Exercise goal – Please take the records that follow and repeat exactly the lines starting with the line with "red house [429,41,489,102]" and going on through the line with "orange glasses [227,286,357,377]".

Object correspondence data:
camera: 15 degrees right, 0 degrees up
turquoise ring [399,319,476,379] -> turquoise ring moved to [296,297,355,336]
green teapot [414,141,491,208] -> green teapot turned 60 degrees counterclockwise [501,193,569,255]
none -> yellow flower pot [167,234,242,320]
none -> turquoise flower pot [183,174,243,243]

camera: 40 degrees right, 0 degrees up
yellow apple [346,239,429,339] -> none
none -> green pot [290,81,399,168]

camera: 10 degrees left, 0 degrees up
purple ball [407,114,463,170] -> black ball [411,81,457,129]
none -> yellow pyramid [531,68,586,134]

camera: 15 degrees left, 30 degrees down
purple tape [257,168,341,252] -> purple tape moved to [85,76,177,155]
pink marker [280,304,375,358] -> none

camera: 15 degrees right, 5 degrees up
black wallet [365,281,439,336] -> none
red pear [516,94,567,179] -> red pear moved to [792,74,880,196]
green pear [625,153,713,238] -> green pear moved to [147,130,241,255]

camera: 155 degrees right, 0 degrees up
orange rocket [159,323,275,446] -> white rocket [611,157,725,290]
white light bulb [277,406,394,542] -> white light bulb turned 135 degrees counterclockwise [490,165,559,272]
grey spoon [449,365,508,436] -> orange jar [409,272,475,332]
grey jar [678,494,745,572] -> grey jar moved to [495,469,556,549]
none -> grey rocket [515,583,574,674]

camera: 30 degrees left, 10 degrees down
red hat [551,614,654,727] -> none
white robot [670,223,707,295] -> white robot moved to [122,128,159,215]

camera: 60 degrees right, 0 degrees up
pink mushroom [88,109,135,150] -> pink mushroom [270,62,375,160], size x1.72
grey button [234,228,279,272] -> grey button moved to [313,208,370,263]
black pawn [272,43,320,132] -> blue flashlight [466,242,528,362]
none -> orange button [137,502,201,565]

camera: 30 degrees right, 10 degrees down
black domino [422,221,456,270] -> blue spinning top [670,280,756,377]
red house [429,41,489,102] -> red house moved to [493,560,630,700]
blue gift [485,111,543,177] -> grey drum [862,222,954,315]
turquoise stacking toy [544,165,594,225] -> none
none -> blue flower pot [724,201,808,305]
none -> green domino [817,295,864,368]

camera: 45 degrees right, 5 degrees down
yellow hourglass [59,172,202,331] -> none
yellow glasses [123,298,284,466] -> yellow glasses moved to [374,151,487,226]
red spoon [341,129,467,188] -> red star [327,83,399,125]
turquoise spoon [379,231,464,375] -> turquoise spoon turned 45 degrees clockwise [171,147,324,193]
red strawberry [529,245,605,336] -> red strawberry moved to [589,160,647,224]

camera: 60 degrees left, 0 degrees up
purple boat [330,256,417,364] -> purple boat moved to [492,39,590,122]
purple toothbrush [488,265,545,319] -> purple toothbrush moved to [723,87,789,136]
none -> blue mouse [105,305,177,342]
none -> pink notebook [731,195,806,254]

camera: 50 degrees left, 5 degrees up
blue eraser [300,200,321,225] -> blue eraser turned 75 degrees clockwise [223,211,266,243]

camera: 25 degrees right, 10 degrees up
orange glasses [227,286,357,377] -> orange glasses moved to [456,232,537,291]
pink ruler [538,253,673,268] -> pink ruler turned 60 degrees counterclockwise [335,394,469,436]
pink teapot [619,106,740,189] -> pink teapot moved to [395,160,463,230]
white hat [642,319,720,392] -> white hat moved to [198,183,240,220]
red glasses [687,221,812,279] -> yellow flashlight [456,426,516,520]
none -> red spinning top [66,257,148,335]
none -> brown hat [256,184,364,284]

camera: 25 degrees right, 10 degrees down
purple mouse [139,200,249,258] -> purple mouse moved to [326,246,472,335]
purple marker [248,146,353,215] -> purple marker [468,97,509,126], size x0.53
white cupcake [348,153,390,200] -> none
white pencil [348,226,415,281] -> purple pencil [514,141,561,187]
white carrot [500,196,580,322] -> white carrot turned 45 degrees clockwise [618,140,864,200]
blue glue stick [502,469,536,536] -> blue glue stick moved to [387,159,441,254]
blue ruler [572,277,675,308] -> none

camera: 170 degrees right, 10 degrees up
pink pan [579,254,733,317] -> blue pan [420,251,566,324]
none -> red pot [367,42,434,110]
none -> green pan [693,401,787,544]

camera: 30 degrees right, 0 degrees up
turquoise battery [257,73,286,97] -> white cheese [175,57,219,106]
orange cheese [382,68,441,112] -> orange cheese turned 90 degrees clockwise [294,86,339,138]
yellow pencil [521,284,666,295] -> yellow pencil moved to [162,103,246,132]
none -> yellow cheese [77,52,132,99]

Answer box –
red house [429,41,489,102] -> red house moved to [493,560,630,700]
blue gift [485,111,543,177] -> grey drum [862,222,954,315]
turquoise stacking toy [544,165,594,225] -> none
none -> blue flower pot [724,201,808,305]
none -> green domino [817,295,864,368]

camera: 45 degrees right, 5 degrees down
yellow hourglass [59,172,202,331] -> none
yellow glasses [123,298,284,466] -> yellow glasses moved to [374,151,487,226]
red spoon [341,129,467,188] -> red star [327,83,399,125]
turquoise spoon [379,231,464,375] -> turquoise spoon turned 45 degrees clockwise [171,147,324,193]
red strawberry [529,245,605,336] -> red strawberry moved to [589,160,647,224]

camera: 60 degrees left, 0 degrees up
purple boat [330,256,417,364] -> purple boat moved to [492,39,590,122]
purple toothbrush [488,265,545,319] -> purple toothbrush moved to [723,87,789,136]
none -> blue mouse [105,305,177,342]
none -> pink notebook [731,195,806,254]

camera: 50 degrees left, 5 degrees up
blue eraser [300,200,321,225] -> blue eraser turned 75 degrees clockwise [223,211,266,243]

camera: 25 degrees right, 10 degrees up
orange glasses [227,286,357,377] -> orange glasses moved to [456,232,537,291]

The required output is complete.